- ABOUT THIS TASK: Exactly the lines starting at the line containing "yellow brick F3:G3" and ending at the line containing "purple brick H4" are to be written out from the listing below, both included.

- RECORDS FOR THIS EXERCISE:
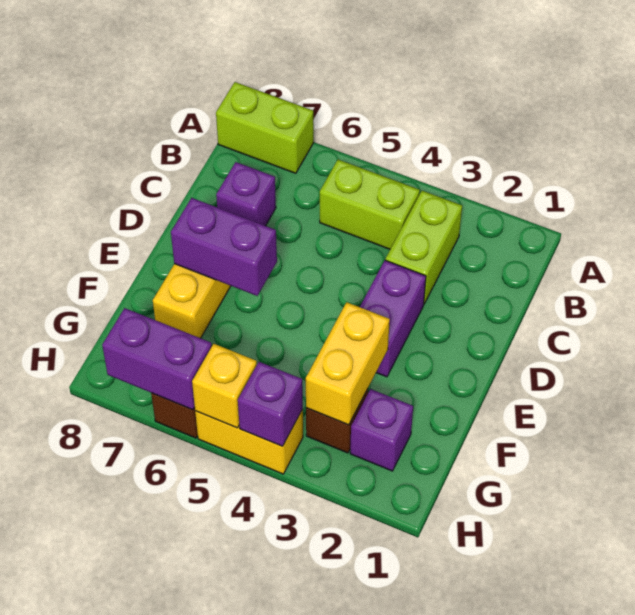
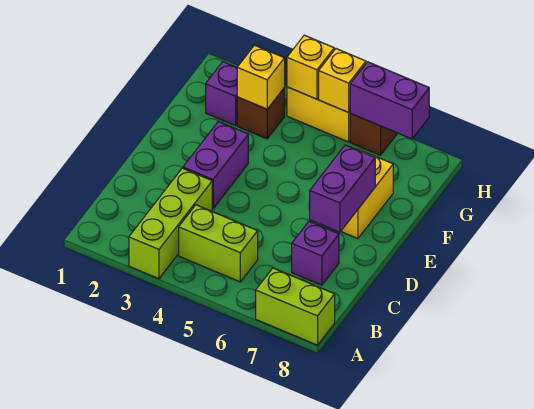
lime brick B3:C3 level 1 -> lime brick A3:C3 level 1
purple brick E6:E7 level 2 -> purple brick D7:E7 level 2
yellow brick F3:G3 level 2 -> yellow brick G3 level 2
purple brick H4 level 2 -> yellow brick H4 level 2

...

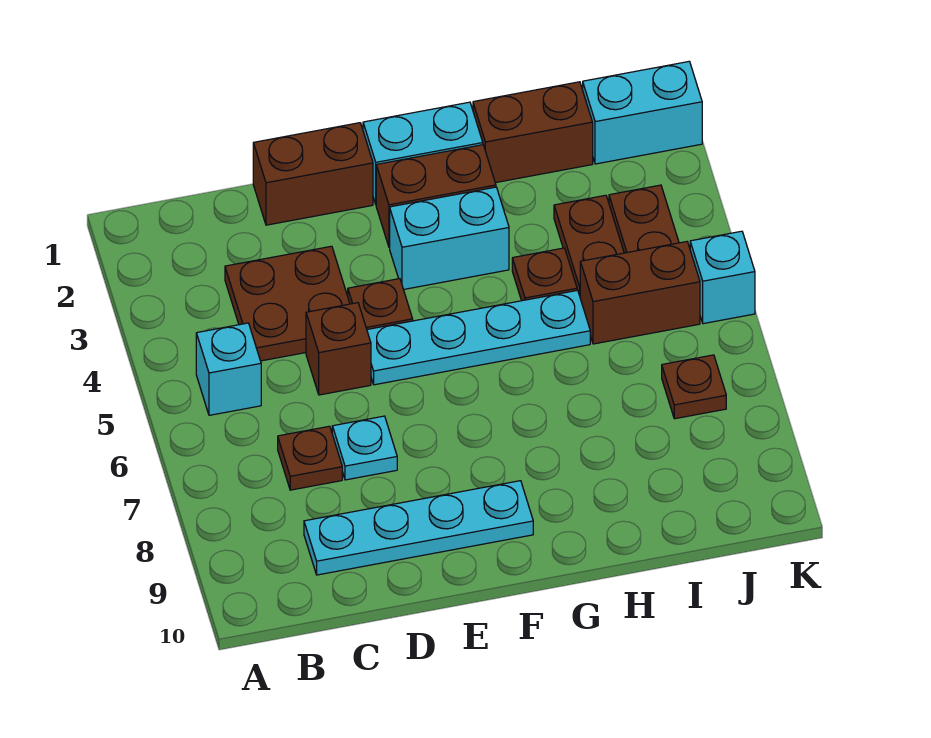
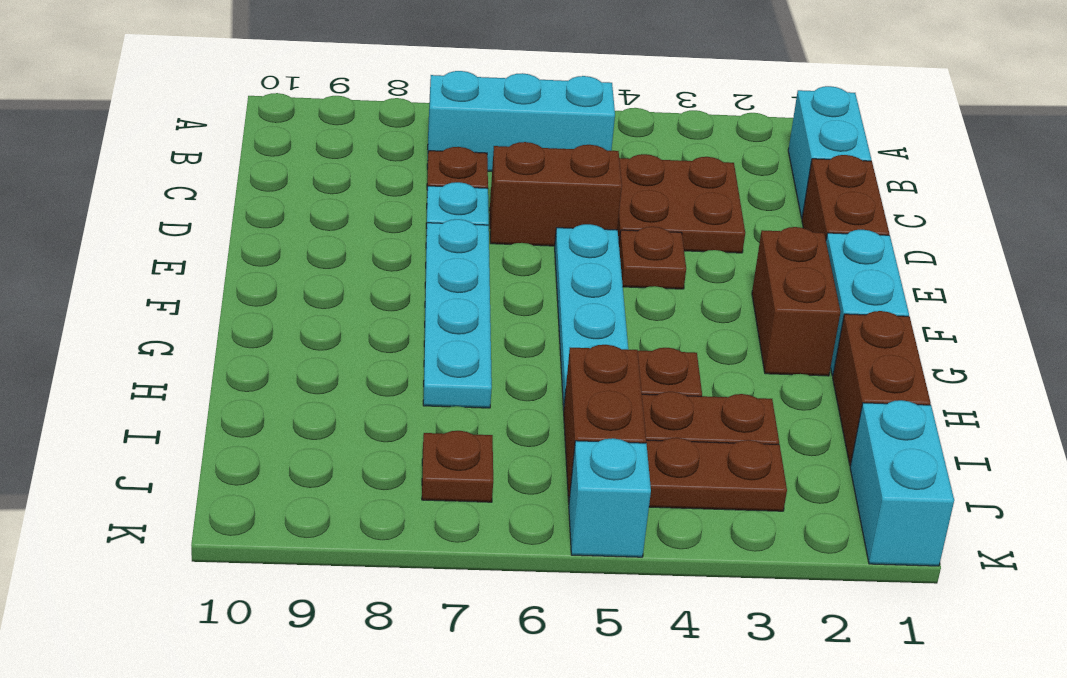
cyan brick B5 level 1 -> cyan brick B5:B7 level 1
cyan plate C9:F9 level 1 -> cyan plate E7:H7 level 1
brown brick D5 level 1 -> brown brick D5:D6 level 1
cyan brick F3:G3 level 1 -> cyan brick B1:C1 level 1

- RESPONSE TO THE TASK:
yellow brick F3:G3 level 2 -> yellow brick G3 level 2
purple brick H4 level 2 -> yellow brick H4 level 2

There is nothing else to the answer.